**AVAILABLE DATA**
-- start --

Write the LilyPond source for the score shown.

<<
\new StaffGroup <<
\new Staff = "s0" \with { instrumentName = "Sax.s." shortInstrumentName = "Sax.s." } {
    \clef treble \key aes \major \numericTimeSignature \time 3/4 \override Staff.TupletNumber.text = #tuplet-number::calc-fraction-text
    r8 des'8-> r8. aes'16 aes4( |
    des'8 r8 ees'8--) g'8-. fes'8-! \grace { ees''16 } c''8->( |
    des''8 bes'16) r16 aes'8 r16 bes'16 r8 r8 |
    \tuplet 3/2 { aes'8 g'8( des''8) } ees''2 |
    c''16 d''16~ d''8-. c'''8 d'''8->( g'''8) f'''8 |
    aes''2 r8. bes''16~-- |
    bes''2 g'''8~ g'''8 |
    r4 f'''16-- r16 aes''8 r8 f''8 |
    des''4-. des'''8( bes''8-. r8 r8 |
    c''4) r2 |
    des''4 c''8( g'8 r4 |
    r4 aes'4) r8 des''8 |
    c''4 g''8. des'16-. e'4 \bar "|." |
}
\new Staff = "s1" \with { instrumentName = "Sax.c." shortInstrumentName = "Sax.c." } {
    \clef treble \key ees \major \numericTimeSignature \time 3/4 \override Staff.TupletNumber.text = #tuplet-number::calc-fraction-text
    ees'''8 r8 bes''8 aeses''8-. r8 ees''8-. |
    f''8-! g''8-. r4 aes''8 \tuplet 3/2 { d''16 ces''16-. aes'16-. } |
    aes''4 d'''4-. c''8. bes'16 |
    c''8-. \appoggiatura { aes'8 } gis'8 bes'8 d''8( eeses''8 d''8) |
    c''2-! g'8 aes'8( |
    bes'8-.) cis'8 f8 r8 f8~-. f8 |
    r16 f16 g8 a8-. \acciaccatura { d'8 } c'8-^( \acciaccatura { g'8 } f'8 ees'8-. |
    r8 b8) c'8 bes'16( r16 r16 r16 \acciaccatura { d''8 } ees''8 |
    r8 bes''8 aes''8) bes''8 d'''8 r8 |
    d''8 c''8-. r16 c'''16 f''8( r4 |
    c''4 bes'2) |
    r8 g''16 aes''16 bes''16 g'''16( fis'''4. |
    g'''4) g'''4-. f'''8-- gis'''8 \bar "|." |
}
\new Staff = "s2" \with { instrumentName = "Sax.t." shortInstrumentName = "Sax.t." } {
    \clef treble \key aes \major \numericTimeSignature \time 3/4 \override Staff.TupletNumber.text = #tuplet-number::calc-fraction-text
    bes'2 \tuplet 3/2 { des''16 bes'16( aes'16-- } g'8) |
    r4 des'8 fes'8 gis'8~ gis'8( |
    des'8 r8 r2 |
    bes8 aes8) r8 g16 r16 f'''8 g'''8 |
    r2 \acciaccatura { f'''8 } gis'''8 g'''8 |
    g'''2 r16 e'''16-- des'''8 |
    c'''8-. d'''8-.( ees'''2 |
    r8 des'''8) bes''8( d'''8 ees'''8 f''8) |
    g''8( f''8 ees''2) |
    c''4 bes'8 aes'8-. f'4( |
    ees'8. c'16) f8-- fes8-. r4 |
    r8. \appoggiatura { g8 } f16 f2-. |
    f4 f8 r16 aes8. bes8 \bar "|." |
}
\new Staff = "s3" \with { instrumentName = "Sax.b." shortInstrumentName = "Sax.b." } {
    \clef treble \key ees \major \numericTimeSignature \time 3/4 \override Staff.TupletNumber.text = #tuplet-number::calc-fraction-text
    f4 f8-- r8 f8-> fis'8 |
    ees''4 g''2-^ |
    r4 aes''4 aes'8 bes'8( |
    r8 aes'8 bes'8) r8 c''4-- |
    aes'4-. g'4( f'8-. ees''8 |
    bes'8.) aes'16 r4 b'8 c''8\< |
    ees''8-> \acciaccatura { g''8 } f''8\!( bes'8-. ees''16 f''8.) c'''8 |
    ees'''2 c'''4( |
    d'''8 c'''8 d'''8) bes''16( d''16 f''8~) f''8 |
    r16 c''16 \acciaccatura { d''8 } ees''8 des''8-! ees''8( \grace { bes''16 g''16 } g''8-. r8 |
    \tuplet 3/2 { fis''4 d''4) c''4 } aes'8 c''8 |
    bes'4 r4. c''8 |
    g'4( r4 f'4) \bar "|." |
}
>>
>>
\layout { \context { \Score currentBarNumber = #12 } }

-- end --
-- start --

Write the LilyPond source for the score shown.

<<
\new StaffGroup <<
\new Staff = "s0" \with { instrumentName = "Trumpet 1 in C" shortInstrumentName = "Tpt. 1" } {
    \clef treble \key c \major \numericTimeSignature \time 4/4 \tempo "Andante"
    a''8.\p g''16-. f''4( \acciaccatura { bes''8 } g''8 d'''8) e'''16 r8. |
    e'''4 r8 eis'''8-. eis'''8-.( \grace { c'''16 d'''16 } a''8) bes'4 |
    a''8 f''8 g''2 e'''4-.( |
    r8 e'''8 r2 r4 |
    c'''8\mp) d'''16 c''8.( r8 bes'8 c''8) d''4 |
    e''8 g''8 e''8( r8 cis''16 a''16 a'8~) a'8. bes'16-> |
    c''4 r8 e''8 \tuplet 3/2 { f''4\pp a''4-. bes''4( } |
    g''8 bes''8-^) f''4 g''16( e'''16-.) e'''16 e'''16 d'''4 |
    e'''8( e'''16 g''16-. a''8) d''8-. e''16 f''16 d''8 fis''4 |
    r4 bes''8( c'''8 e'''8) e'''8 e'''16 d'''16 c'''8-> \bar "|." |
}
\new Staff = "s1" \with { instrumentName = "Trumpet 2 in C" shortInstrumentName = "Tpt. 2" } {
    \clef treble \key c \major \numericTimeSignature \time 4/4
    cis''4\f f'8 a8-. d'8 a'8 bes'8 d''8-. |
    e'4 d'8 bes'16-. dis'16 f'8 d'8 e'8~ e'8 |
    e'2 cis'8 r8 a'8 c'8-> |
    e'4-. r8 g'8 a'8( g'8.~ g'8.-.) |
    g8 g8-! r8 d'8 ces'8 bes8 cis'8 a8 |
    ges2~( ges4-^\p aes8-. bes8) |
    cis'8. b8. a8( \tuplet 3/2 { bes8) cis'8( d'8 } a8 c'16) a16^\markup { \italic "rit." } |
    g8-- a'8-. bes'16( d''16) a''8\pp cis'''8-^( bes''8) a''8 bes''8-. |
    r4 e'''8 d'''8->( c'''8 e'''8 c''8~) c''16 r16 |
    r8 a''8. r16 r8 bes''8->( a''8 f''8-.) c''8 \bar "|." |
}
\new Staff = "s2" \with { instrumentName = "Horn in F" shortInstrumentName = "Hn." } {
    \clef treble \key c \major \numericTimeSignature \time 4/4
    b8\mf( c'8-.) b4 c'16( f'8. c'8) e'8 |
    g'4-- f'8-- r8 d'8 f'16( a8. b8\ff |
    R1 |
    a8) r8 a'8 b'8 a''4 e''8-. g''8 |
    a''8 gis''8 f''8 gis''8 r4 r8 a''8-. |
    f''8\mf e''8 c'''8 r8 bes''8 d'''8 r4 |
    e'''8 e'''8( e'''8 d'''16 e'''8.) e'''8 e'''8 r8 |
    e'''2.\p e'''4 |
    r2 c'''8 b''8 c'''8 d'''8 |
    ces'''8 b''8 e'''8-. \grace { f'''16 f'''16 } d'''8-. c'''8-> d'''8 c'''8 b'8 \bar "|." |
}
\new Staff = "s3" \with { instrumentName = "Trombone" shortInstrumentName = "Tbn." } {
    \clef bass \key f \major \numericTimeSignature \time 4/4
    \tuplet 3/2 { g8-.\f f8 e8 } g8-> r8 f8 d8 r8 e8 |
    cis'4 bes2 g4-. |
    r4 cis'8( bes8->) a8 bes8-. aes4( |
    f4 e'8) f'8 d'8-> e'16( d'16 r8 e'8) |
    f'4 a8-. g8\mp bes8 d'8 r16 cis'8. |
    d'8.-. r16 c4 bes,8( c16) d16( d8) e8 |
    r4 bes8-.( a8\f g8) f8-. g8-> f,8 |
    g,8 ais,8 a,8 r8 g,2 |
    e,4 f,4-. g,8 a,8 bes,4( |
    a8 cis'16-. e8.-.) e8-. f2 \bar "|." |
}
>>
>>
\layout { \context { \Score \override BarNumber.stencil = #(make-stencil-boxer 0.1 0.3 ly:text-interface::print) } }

-- end --
-- start --

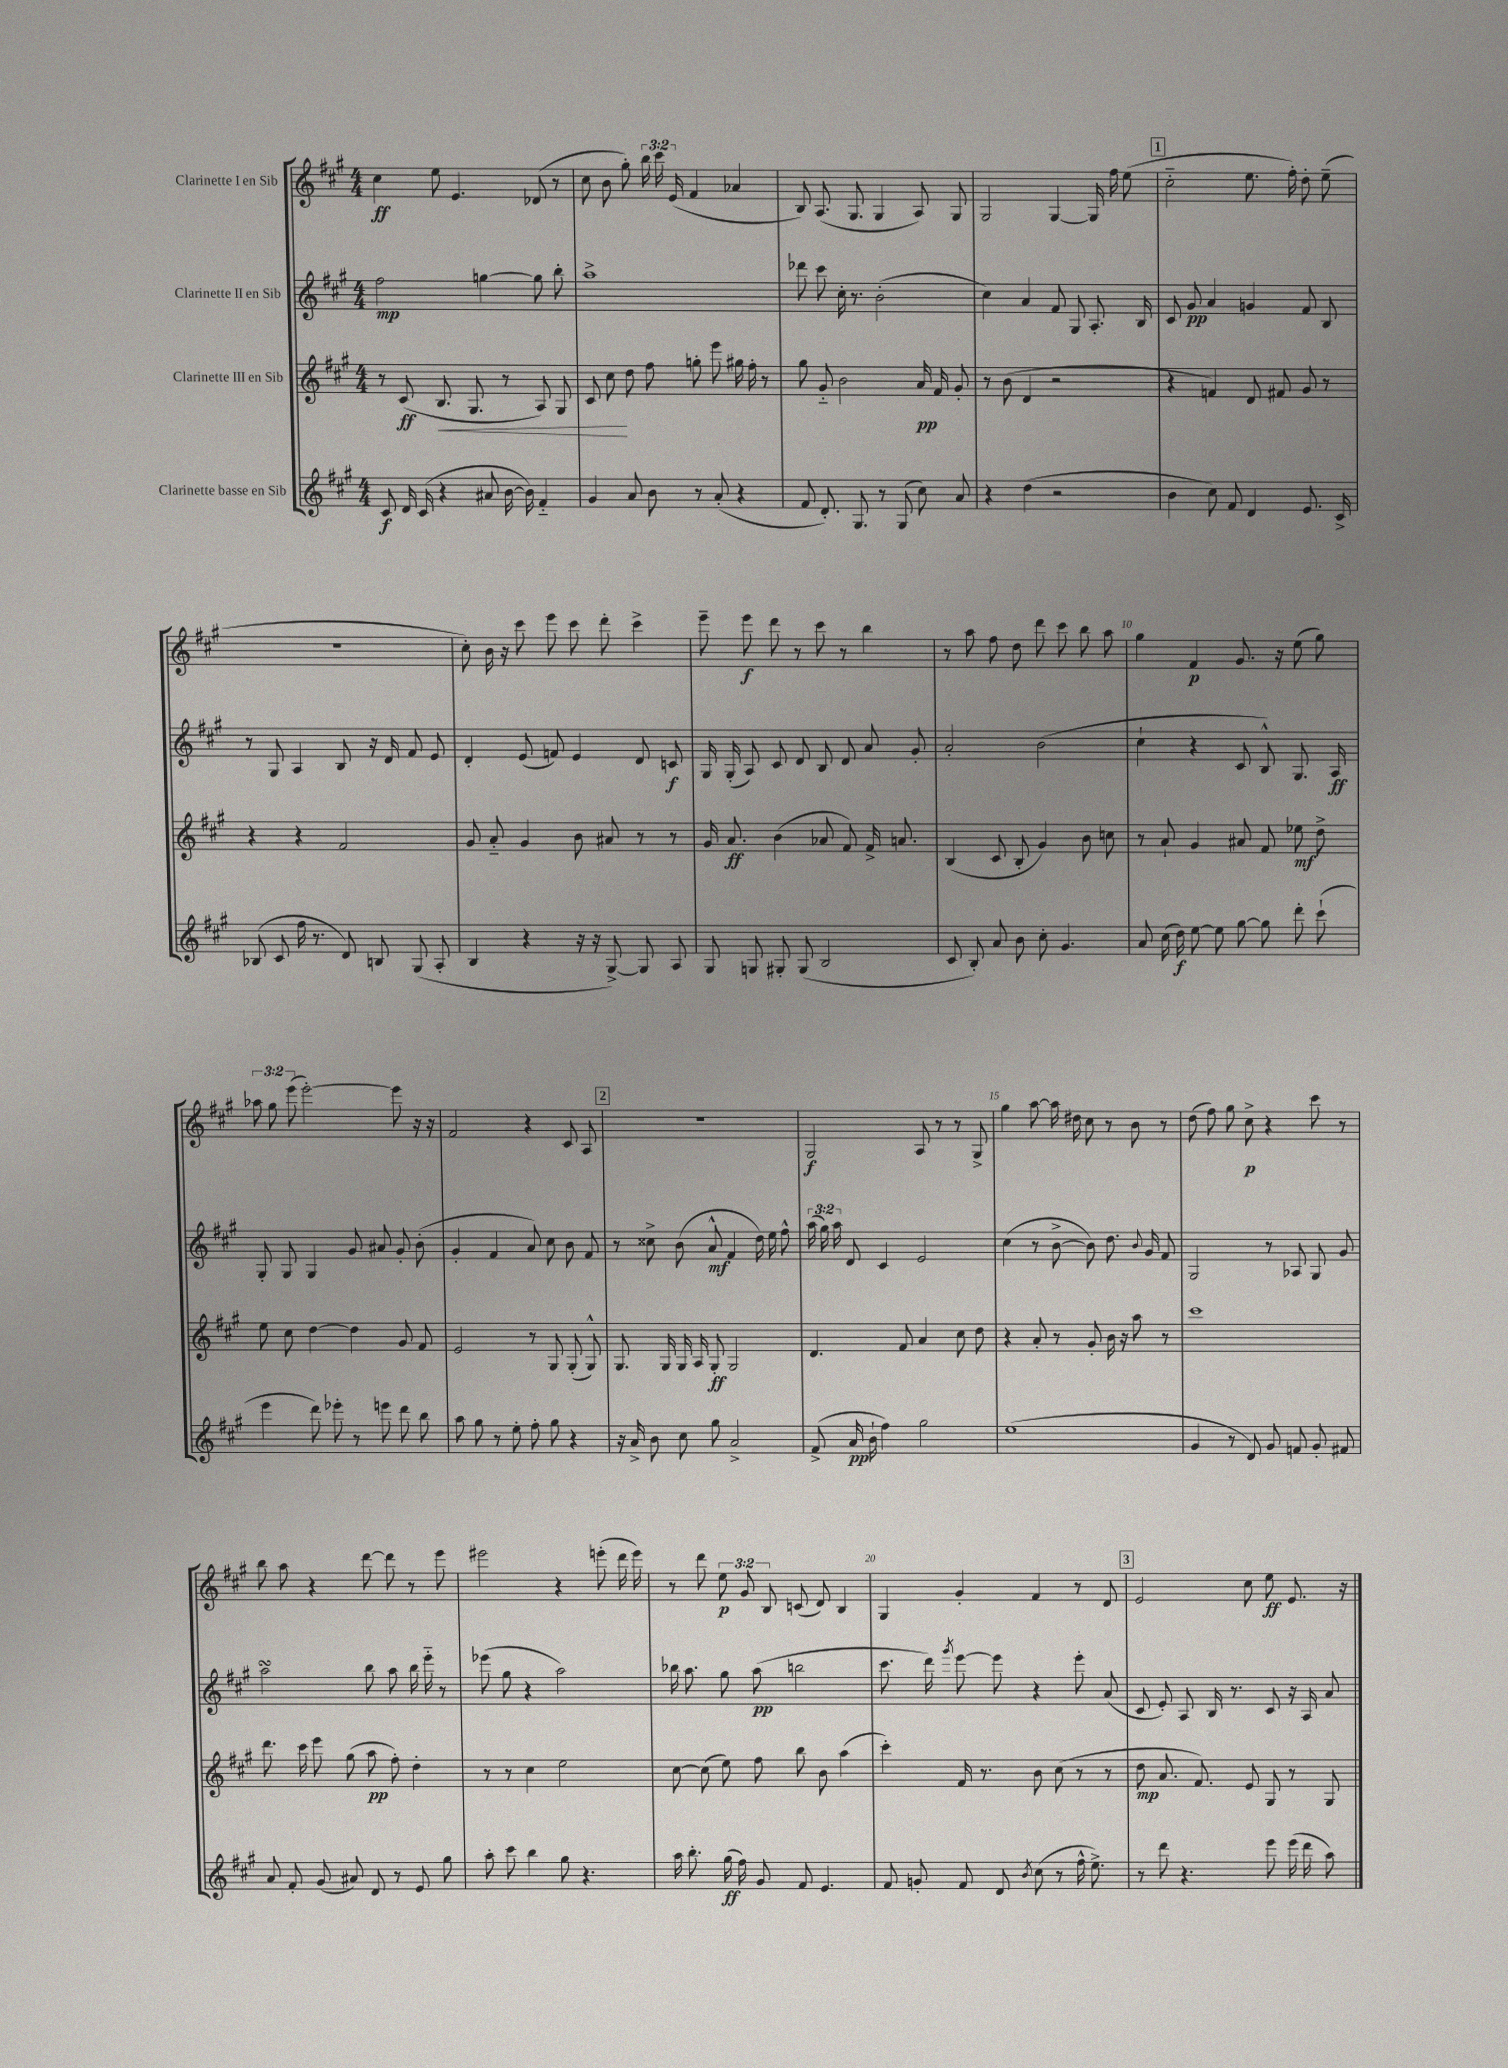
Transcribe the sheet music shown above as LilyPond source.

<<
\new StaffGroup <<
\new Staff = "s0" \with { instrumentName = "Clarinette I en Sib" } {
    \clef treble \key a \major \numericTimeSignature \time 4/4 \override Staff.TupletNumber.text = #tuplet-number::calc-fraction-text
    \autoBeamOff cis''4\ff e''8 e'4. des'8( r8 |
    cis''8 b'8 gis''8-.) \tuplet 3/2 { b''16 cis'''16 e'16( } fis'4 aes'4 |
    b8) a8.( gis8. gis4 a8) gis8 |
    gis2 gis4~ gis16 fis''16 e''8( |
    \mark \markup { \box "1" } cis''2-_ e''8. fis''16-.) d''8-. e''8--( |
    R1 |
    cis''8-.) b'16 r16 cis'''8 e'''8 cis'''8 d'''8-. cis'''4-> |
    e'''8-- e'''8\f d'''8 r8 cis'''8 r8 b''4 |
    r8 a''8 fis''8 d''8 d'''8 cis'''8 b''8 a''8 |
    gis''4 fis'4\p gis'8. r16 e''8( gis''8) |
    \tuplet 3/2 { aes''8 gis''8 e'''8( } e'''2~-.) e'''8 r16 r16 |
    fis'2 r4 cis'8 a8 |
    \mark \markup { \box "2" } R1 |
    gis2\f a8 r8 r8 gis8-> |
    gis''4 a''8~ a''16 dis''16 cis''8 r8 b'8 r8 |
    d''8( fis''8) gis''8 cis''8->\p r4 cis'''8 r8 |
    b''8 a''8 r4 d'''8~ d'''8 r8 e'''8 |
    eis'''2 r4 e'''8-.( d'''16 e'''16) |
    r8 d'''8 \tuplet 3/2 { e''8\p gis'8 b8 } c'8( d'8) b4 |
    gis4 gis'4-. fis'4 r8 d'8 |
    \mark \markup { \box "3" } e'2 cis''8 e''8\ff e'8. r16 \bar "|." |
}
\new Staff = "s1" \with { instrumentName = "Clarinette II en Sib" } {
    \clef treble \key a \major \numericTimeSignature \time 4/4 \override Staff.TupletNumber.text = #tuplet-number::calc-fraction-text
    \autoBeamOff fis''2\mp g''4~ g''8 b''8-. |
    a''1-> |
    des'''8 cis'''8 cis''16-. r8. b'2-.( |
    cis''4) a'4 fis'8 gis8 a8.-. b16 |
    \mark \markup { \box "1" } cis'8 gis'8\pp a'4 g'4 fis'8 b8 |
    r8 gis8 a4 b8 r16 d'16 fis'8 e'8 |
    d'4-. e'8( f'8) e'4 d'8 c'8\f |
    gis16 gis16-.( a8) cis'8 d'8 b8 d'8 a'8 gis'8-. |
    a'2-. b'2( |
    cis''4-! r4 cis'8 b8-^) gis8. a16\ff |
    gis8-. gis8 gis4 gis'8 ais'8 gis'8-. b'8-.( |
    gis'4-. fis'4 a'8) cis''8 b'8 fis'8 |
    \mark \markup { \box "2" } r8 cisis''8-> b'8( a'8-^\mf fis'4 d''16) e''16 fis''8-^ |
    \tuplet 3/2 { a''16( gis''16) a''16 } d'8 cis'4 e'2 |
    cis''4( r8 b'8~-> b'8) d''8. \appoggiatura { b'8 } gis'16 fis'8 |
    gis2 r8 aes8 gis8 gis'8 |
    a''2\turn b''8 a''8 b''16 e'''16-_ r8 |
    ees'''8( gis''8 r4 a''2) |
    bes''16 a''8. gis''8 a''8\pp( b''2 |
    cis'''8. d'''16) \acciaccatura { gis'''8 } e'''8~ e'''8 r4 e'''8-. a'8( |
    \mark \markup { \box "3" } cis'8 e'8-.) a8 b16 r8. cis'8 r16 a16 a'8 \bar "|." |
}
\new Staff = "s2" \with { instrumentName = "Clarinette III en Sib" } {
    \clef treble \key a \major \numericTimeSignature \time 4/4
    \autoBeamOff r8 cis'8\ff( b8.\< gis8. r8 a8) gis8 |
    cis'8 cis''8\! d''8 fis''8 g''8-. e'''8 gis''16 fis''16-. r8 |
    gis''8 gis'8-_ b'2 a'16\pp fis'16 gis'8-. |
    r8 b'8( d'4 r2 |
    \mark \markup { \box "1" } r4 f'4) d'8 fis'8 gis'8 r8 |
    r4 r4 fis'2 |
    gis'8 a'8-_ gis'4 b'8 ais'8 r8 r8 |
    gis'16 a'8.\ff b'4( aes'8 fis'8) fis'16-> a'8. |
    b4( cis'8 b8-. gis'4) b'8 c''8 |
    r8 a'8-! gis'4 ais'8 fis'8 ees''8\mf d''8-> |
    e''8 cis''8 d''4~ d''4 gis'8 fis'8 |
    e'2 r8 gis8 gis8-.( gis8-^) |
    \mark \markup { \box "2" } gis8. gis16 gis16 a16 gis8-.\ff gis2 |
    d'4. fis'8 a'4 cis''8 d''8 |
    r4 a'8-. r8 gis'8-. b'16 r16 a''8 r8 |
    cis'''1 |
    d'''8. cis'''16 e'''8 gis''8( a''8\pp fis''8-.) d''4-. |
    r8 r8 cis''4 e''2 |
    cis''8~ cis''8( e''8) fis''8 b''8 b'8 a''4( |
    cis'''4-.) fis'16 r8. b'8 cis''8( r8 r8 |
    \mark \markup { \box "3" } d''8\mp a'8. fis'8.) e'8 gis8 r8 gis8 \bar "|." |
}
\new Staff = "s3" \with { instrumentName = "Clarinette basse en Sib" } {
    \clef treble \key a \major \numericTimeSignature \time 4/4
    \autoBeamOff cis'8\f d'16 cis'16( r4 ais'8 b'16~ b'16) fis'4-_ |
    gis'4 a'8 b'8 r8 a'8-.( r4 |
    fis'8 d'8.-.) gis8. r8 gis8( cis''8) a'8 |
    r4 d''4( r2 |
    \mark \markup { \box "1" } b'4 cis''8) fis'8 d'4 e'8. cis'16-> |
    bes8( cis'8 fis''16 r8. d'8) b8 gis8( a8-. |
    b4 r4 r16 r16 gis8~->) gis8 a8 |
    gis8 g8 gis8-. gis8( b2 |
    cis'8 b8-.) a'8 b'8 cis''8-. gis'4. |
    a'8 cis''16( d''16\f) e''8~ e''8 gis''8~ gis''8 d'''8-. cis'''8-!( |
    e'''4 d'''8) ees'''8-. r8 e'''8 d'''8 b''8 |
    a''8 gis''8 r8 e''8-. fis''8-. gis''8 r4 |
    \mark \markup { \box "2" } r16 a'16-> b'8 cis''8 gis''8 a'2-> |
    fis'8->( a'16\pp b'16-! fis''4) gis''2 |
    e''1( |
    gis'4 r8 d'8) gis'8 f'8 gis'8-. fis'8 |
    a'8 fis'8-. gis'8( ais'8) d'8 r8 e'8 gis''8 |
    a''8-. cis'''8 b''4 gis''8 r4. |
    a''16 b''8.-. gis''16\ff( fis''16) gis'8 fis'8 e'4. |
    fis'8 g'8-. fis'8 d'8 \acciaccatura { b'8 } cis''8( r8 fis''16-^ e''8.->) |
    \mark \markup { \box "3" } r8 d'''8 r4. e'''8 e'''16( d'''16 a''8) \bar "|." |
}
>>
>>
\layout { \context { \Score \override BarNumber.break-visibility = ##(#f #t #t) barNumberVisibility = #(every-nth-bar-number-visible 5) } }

-- end --

**REQUIRED WORK**
Find every line of the records that contains the string "Clarinette" and copy each one.

**WRITTEN RESPONSE**
\new Staff = "s0" \with { instrumentName = "Clarinette I en Sib" } {
\new Staff = "s1" \with { instrumentName = "Clarinette II en Sib" } {
\new Staff = "s2" \with { instrumentName = "Clarinette III en Sib" } {
\new Staff = "s3" \with { instrumentName = "Clarinette basse en Sib" } {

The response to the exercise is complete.